# Requirement
Could you restate the entries below word for word and leave out the pictures?

# Material for the task
- - -

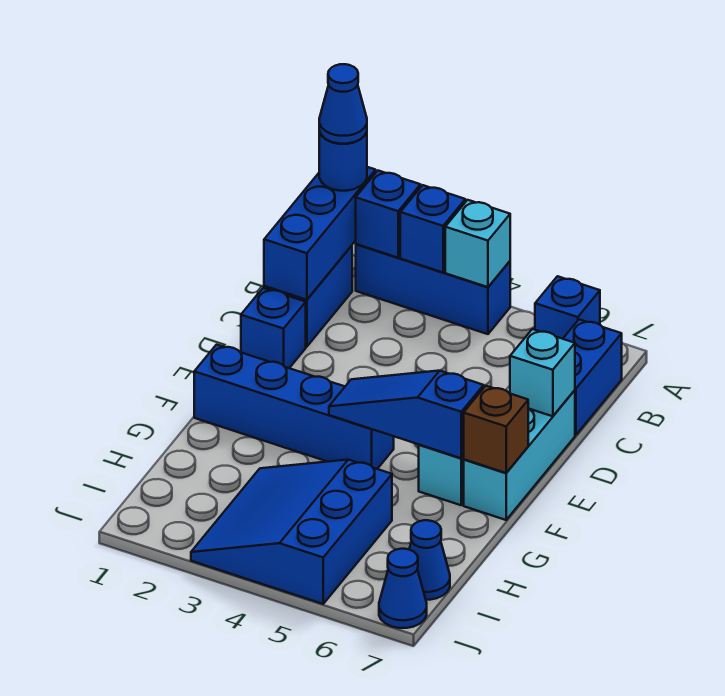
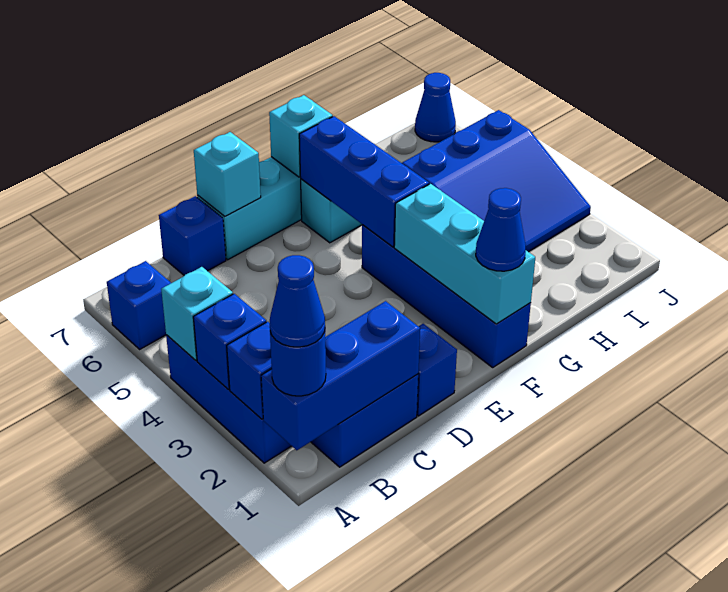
blue brick B7:C7 level 1 -> blue brick C7 level 1
none -> cyan brick F1:F3 level 2
blue slope F4:F6 level 2 top 6 -> blue brick F4:F6 level 2
brown brick F7 level 2 -> cyan brick F7 level 2
blue cone I7 level 1 -> blue cone F1 level 3

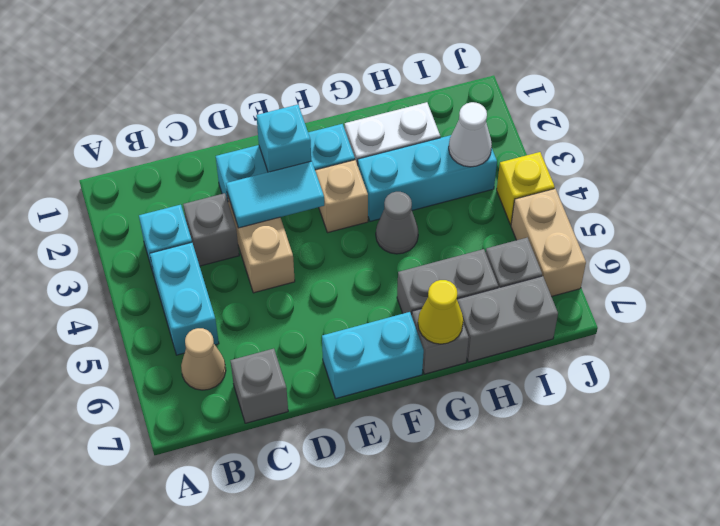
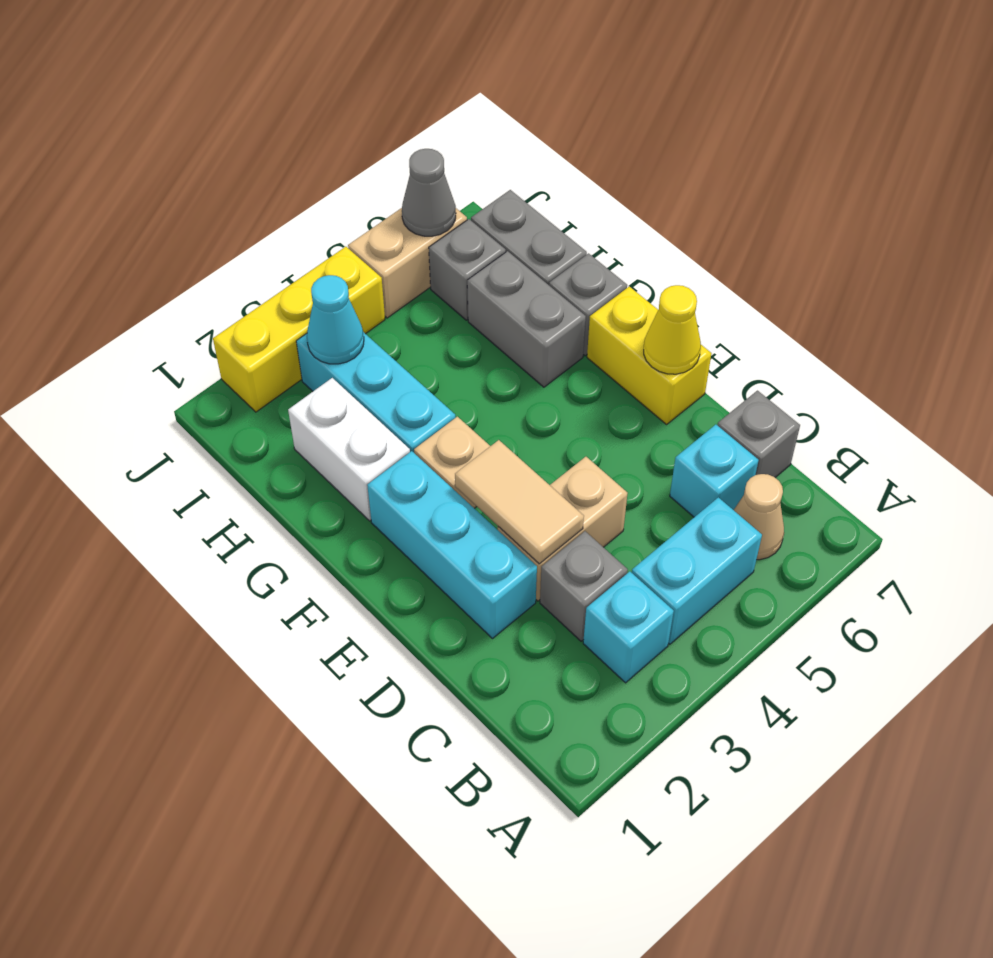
cyan tile D3:E3 level 2 -> tan tile D3:E3 level 2
cyan brick E2 level 2 -> cyan brick C6 level 1
cyan brick E7:F7 level 1 -> yellow brick E7:F7 level 1
grey cone G4 level 1 -> grey cone J6 level 2
yellow cone G7 level 2 -> yellow cone E7 level 2
white cone I3 level 2 -> cyan cone I3 level 2
yellow brick J4 level 1 -> yellow brick J2:J4 level 1

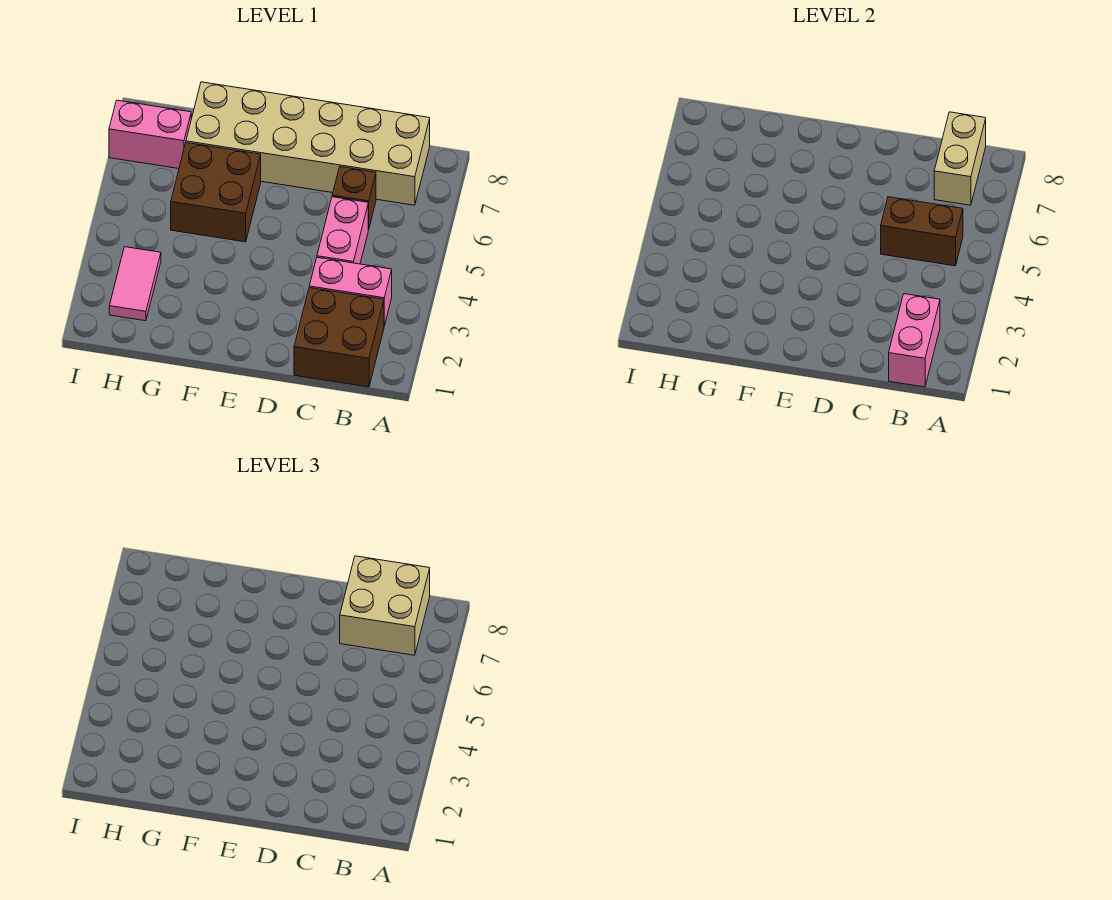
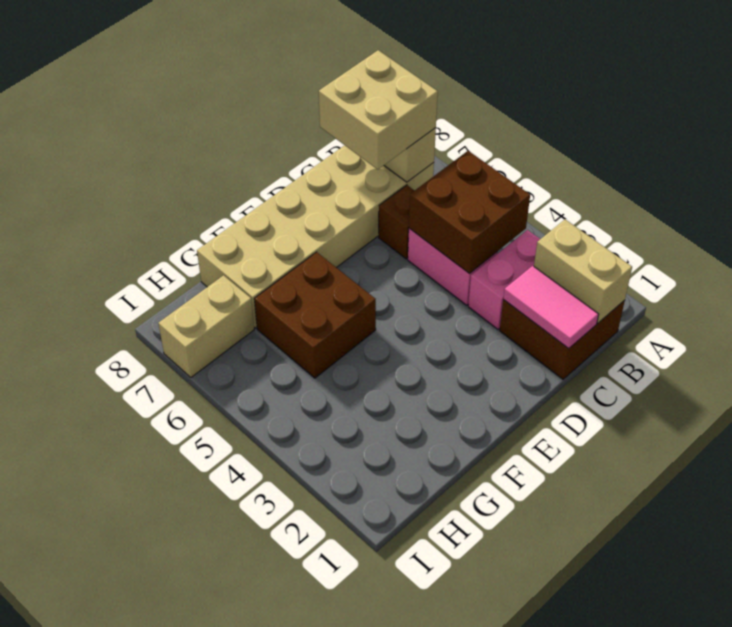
pink brick B1:B2 level 2 -> tan brick B1:B2 level 2
brown brick B5:C5 level 2 -> brown brick B4:C5 level 2
pink tile H2:H3 level 1 -> pink tile C1:C2 level 2
pink brick H7:I7 level 1 -> tan brick H7:I7 level 1

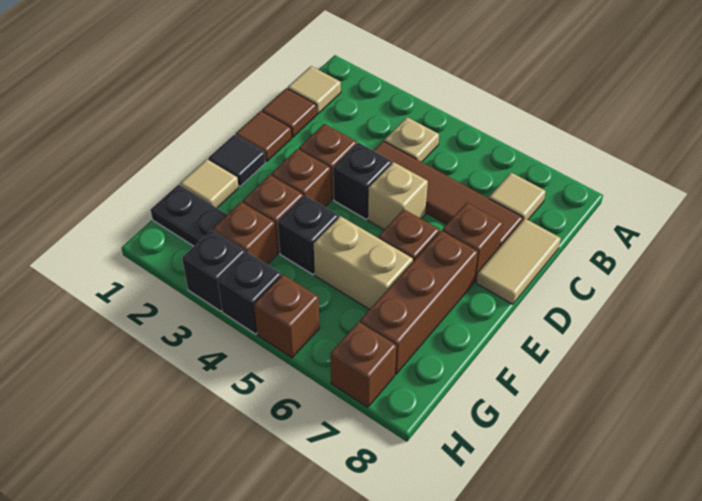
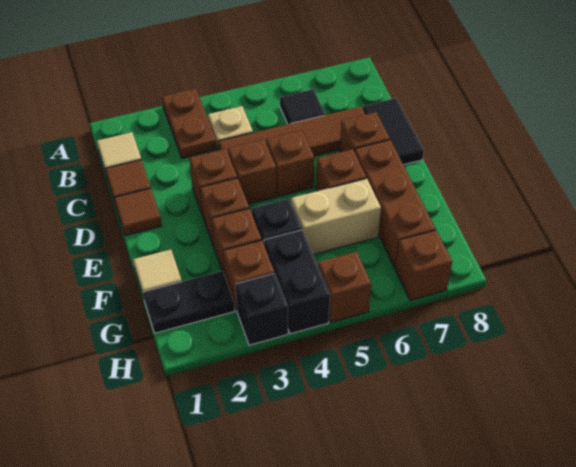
none -> brown plate A3:B3 level 1
tan tile B7 level 1 -> none
tan tile C8:D8 level 1 -> black tile C8:D8 level 1
black brick D4 level 1 -> brown brick D4 level 1
tan brick D5 level 1 -> brown brick D5 level 1
black tile E1 level 1 -> black tile B6 level 1
black brick H4 level 1 -> black brick G4:H4 level 1

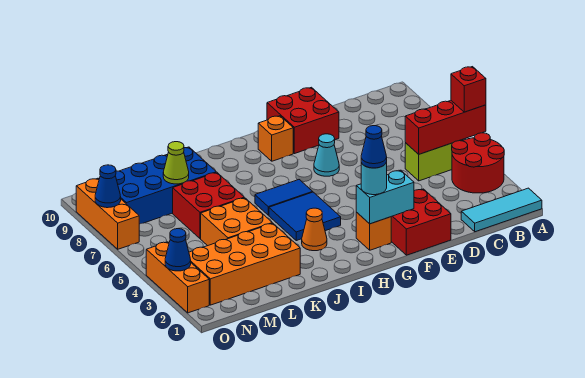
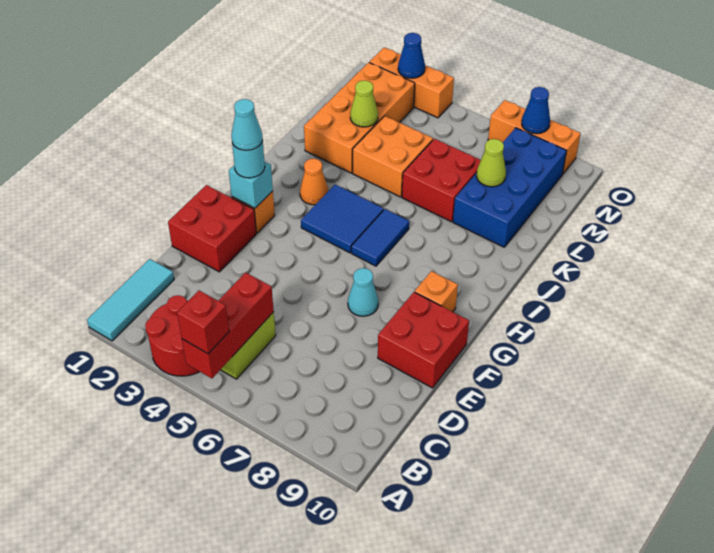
cyan brick F2:G2 level 2 -> cyan brick G2 level 2
blue cone G2 level 4 -> cyan cone G2 level 4
none -> lime cone L3 level 2

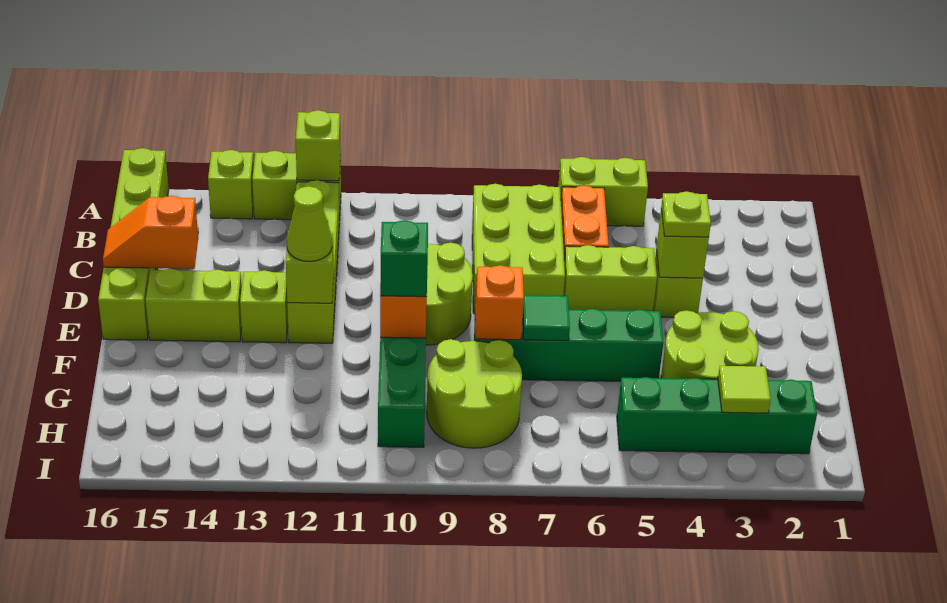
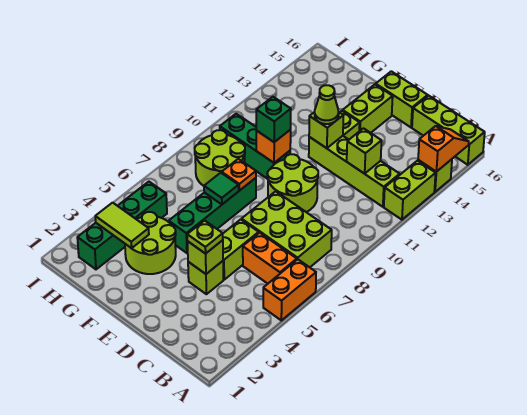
lime brick A5:A6 level 1 -> orange brick A5:A6 level 1
lime brick A12 level 2 -> lime brick C12 level 2
orange slope D15:D16 level 2 top 15 -> orange slope A14:A15 level 2 top 14
orange brick F8 level 2 -> orange plate F8 level 2
lime tile H3 level 2 -> lime tile G3:H3 level 2

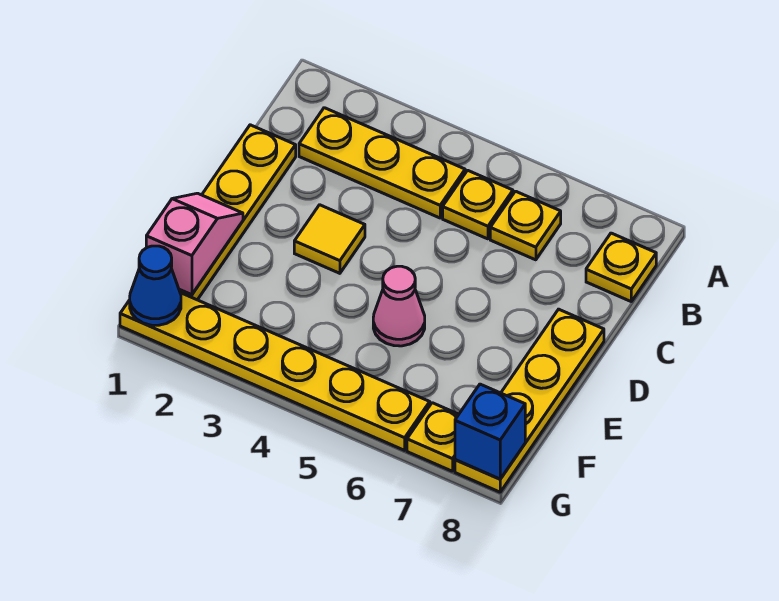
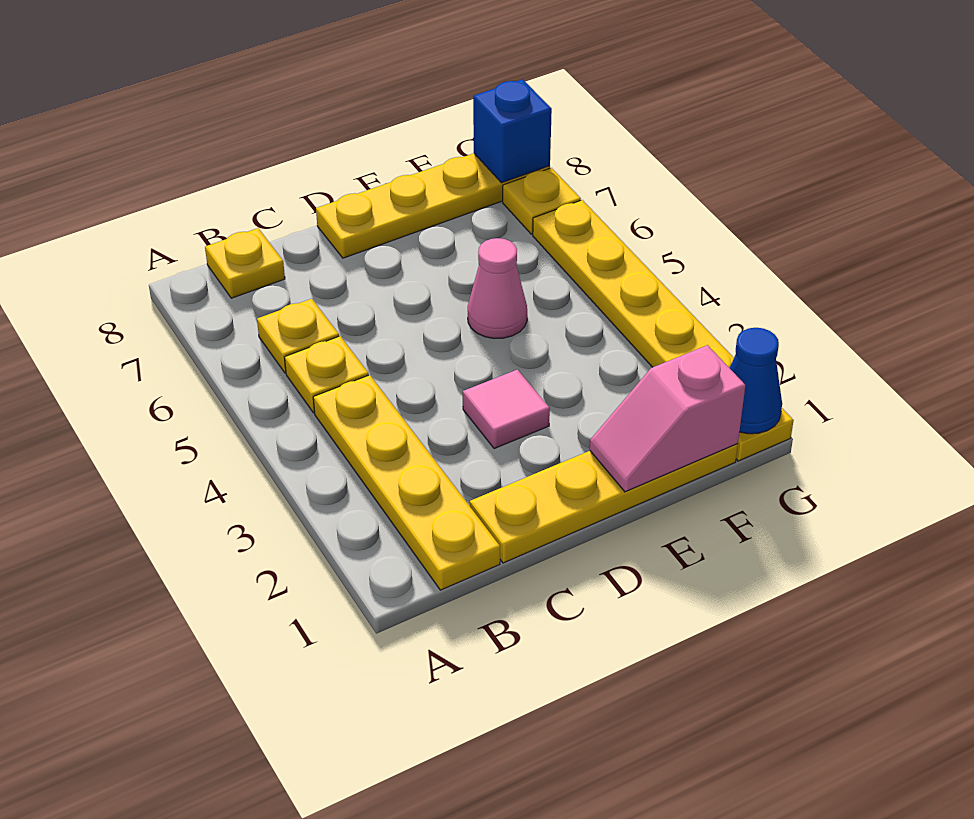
yellow plate B2:B4 level 1 -> yellow plate B1:B4 level 1
yellow tile D3 level 1 -> pink tile D3 level 1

- - -

# Result for this task
blue brick B7:C7 level 1 -> blue brick C7 level 1
none -> cyan brick F1:F3 level 2
blue slope F4:F6 level 2 top 6 -> blue brick F4:F6 level 2
brown brick F7 level 2 -> cyan brick F7 level 2
blue cone I7 level 1 -> blue cone F1 level 3

cyan tile D3:E3 level 2 -> tan tile D3:E3 level 2
cyan brick E2 level 2 -> cyan brick C6 level 1
cyan brick E7:F7 level 1 -> yellow brick E7:F7 level 1
grey cone G4 level 1 -> grey cone J6 level 2
yellow cone G7 level 2 -> yellow cone E7 level 2
white cone I3 level 2 -> cyan cone I3 level 2
yellow brick J4 level 1 -> yellow brick J2:J4 level 1

pink brick B1:B2 level 2 -> tan brick B1:B2 level 2
brown brick B5:C5 level 2 -> brown brick B4:C5 level 2
pink tile H2:H3 level 1 -> pink tile C1:C2 level 2
pink brick H7:I7 level 1 -> tan brick H7:I7 level 1

none -> brown plate A3:B3 level 1
tan tile B7 level 1 -> none
tan tile C8:D8 level 1 -> black tile C8:D8 level 1
black brick D4 level 1 -> brown brick D4 level 1
tan brick D5 level 1 -> brown brick D5 level 1
black tile E1 level 1 -> black tile B6 level 1
black brick H4 level 1 -> black brick G4:H4 level 1

cyan brick F2:G2 level 2 -> cyan brick G2 level 2
blue cone G2 level 4 -> cyan cone G2 level 4
none -> lime cone L3 level 2

lime brick A5:A6 level 1 -> orange brick A5:A6 level 1
lime brick A12 level 2 -> lime brick C12 level 2
orange slope D15:D16 level 2 top 15 -> orange slope A14:A15 level 2 top 14
orange brick F8 level 2 -> orange plate F8 level 2
lime tile H3 level 2 -> lime tile G3:H3 level 2

yellow plate B2:B4 level 1 -> yellow plate B1:B4 level 1
yellow tile D3 level 1 -> pink tile D3 level 1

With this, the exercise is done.